*** Opening of DATASET ***

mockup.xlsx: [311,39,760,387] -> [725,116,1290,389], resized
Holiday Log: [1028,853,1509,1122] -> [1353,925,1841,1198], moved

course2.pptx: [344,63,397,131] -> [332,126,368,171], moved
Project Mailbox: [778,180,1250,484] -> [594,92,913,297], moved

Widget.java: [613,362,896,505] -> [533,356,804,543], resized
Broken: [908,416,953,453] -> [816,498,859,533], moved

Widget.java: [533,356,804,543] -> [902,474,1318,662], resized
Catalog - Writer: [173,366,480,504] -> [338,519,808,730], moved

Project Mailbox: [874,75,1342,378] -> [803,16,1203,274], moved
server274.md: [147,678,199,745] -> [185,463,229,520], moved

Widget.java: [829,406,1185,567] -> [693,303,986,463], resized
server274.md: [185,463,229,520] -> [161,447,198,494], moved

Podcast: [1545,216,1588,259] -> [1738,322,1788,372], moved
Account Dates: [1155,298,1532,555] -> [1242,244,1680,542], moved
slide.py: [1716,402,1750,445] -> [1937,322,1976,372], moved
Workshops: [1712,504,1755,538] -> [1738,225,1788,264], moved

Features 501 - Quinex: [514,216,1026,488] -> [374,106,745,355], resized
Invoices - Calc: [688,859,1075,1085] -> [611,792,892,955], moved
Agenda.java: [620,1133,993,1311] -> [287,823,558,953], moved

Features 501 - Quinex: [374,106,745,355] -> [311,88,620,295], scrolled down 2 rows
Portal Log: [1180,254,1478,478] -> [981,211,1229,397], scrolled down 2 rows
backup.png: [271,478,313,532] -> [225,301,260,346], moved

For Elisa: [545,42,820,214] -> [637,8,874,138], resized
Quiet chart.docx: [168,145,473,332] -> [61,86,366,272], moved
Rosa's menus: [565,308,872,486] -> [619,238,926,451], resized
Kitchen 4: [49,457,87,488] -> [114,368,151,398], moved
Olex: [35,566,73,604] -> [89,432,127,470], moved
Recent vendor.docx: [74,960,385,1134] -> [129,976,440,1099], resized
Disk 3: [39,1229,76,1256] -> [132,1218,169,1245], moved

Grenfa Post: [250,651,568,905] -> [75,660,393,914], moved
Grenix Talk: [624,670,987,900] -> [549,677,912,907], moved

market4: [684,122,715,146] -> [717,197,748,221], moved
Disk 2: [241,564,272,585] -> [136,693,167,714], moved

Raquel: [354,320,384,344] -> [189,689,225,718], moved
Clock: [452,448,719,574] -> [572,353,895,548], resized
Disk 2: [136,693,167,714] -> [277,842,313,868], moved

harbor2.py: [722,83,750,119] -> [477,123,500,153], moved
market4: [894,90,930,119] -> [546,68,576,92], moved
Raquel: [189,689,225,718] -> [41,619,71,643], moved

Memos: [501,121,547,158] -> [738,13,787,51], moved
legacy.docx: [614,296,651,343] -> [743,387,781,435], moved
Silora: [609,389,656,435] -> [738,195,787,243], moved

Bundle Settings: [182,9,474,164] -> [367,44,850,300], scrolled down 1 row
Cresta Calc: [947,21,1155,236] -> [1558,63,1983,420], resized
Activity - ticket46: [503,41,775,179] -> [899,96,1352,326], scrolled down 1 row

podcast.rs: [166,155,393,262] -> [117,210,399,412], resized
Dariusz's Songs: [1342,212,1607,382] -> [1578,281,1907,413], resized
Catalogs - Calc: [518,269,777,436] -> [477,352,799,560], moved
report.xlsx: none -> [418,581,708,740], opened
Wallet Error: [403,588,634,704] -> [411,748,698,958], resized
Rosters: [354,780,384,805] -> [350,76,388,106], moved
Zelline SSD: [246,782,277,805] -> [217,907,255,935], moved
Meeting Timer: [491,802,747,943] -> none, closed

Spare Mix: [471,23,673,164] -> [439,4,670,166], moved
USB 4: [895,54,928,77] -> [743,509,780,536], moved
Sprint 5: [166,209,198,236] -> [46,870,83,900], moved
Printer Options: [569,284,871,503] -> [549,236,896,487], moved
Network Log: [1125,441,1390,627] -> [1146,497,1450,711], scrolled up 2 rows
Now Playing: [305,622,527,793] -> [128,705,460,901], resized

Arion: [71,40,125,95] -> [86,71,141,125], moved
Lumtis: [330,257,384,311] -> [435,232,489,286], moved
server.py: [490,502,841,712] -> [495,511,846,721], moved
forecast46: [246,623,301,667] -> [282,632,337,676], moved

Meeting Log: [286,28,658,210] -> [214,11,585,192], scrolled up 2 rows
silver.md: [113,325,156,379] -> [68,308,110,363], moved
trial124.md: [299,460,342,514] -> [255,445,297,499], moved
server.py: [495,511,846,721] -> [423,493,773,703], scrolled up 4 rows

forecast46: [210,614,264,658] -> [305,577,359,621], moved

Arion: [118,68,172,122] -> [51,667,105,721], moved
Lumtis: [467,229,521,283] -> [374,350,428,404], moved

*** Close of DATASET ***

:: BRIEF ::
Write out the material above exactly, leaving out no line.

:: SOLUTION ::
mockup.xlsx: [311,39,760,387] -> [725,116,1290,389], resized
Holiday Log: [1028,853,1509,1122] -> [1353,925,1841,1198], moved

course2.pptx: [344,63,397,131] -> [332,126,368,171], moved
Project Mailbox: [778,180,1250,484] -> [594,92,913,297], moved

Widget.java: [613,362,896,505] -> [533,356,804,543], resized
Broken: [908,416,953,453] -> [816,498,859,533], moved

Widget.java: [533,356,804,543] -> [902,474,1318,662], resized
Catalog - Writer: [173,366,480,504] -> [338,519,808,730], moved

Project Mailbox: [874,75,1342,378] -> [803,16,1203,274], moved
server274.md: [147,678,199,745] -> [185,463,229,520], moved

Widget.java: [829,406,1185,567] -> [693,303,986,463], resized
server274.md: [185,463,229,520] -> [161,447,198,494], moved

Podcast: [1545,216,1588,259] -> [1738,322,1788,372], moved
Account Dates: [1155,298,1532,555] -> [1242,244,1680,542], moved
slide.py: [1716,402,1750,445] -> [1937,322,1976,372], moved
Workshops: [1712,504,1755,538] -> [1738,225,1788,264], moved

Features 501 - Quinex: [514,216,1026,488] -> [374,106,745,355], resized
Invoices - Calc: [688,859,1075,1085] -> [611,792,892,955], moved
Agenda.java: [620,1133,993,1311] -> [287,823,558,953], moved

Features 501 - Quinex: [374,106,745,355] -> [311,88,620,295], scrolled down 2 rows
Portal Log: [1180,254,1478,478] -> [981,211,1229,397], scrolled down 2 rows
backup.png: [271,478,313,532] -> [225,301,260,346], moved

For Elisa: [545,42,820,214] -> [637,8,874,138], resized
Quiet chart.docx: [168,145,473,332] -> [61,86,366,272], moved
Rosa's menus: [565,308,872,486] -> [619,238,926,451], resized
Kitchen 4: [49,457,87,488] -> [114,368,151,398], moved
Olex: [35,566,73,604] -> [89,432,127,470], moved
Recent vendor.docx: [74,960,385,1134] -> [129,976,440,1099], resized
Disk 3: [39,1229,76,1256] -> [132,1218,169,1245], moved

Grenfa Post: [250,651,568,905] -> [75,660,393,914], moved
Grenix Talk: [624,670,987,900] -> [549,677,912,907], moved

market4: [684,122,715,146] -> [717,197,748,221], moved
Disk 2: [241,564,272,585] -> [136,693,167,714], moved

Raquel: [354,320,384,344] -> [189,689,225,718], moved
Clock: [452,448,719,574] -> [572,353,895,548], resized
Disk 2: [136,693,167,714] -> [277,842,313,868], moved

harbor2.py: [722,83,750,119] -> [477,123,500,153], moved
market4: [894,90,930,119] -> [546,68,576,92], moved
Raquel: [189,689,225,718] -> [41,619,71,643], moved

Memos: [501,121,547,158] -> [738,13,787,51], moved
legacy.docx: [614,296,651,343] -> [743,387,781,435], moved
Silora: [609,389,656,435] -> [738,195,787,243], moved

Bundle Settings: [182,9,474,164] -> [367,44,850,300], scrolled down 1 row
Cresta Calc: [947,21,1155,236] -> [1558,63,1983,420], resized
Activity - ticket46: [503,41,775,179] -> [899,96,1352,326], scrolled down 1 row

podcast.rs: [166,155,393,262] -> [117,210,399,412], resized
Dariusz's Songs: [1342,212,1607,382] -> [1578,281,1907,413], resized
Catalogs - Calc: [518,269,777,436] -> [477,352,799,560], moved
report.xlsx: none -> [418,581,708,740], opened
Wallet Error: [403,588,634,704] -> [411,748,698,958], resized
Rosters: [354,780,384,805] -> [350,76,388,106], moved
Zelline SSD: [246,782,277,805] -> [217,907,255,935], moved
Meeting Timer: [491,802,747,943] -> none, closed

Spare Mix: [471,23,673,164] -> [439,4,670,166], moved
USB 4: [895,54,928,77] -> [743,509,780,536], moved
Sprint 5: [166,209,198,236] -> [46,870,83,900], moved
Printer Options: [569,284,871,503] -> [549,236,896,487], moved
Network Log: [1125,441,1390,627] -> [1146,497,1450,711], scrolled up 2 rows
Now Playing: [305,622,527,793] -> [128,705,460,901], resized

Arion: [71,40,125,95] -> [86,71,141,125], moved
Lumtis: [330,257,384,311] -> [435,232,489,286], moved
server.py: [490,502,841,712] -> [495,511,846,721], moved
forecast46: [246,623,301,667] -> [282,632,337,676], moved

Meeting Log: [286,28,658,210] -> [214,11,585,192], scrolled up 2 rows
silver.md: [113,325,156,379] -> [68,308,110,363], moved
trial124.md: [299,460,342,514] -> [255,445,297,499], moved
server.py: [495,511,846,721] -> [423,493,773,703], scrolled up 4 rows

forecast46: [210,614,264,658] -> [305,577,359,621], moved

Arion: [118,68,172,122] -> [51,667,105,721], moved
Lumtis: [467,229,521,283] -> [374,350,428,404], moved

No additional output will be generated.